Data provided →

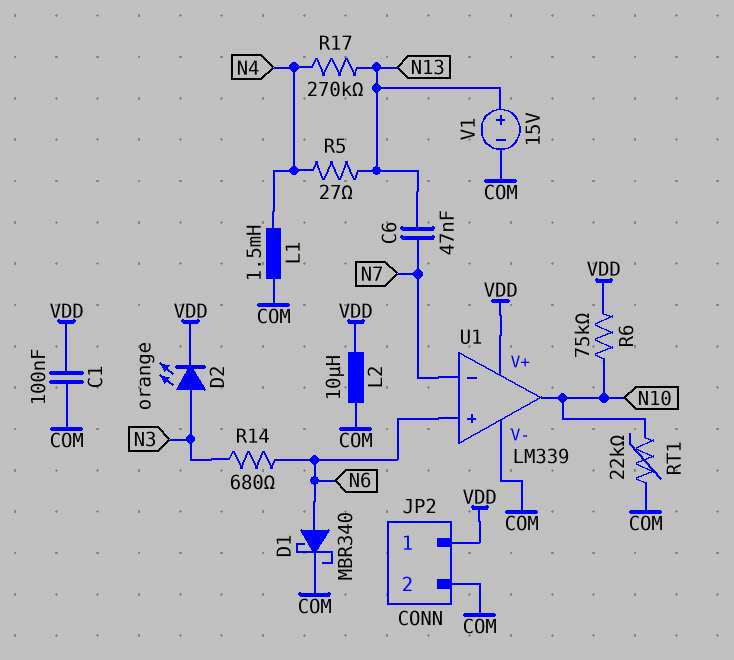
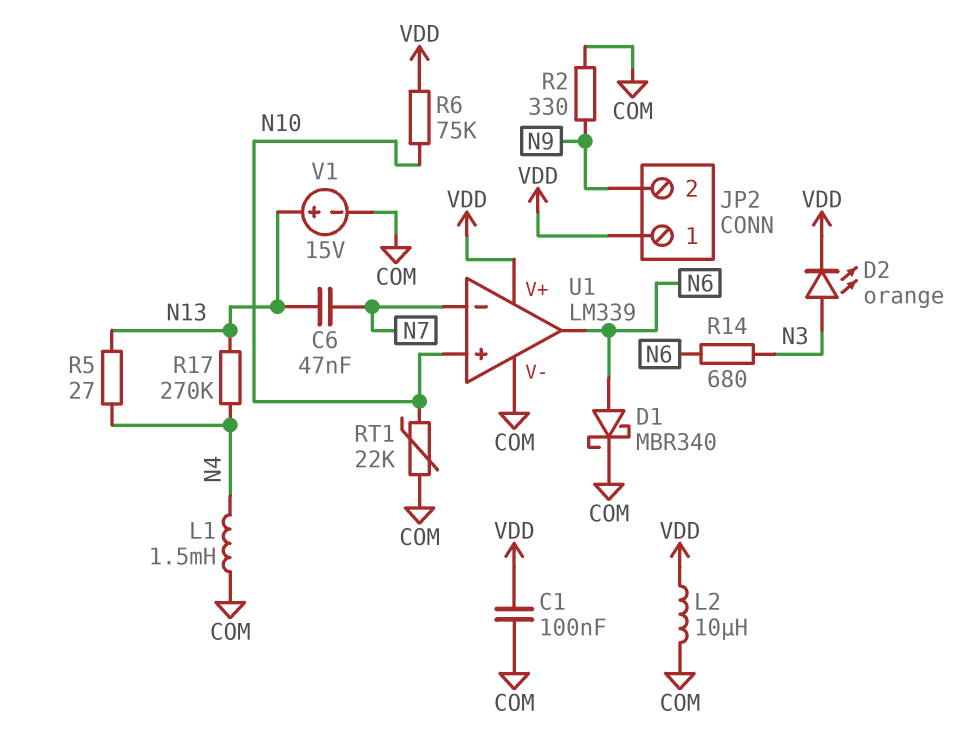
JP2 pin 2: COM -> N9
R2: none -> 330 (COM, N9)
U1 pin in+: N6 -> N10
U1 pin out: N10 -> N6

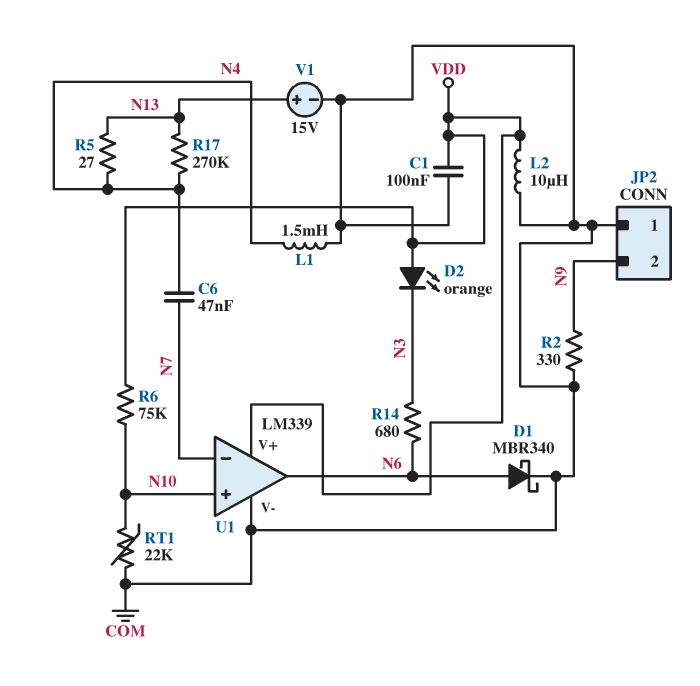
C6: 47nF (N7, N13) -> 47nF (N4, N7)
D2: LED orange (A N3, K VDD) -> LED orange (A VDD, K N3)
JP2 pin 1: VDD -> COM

What is being asked → Without the pictures, return the whole of the data exactly as given.

Response to the exercise →
JP2 pin 2: COM -> N9
R2: none -> 330 (COM, N9)
U1 pin in+: N6 -> N10
U1 pin out: N10 -> N6

C6: 47nF (N7, N13) -> 47nF (N4, N7)
D2: LED orange (A N3, K VDD) -> LED orange (A VDD, K N3)
JP2 pin 1: VDD -> COM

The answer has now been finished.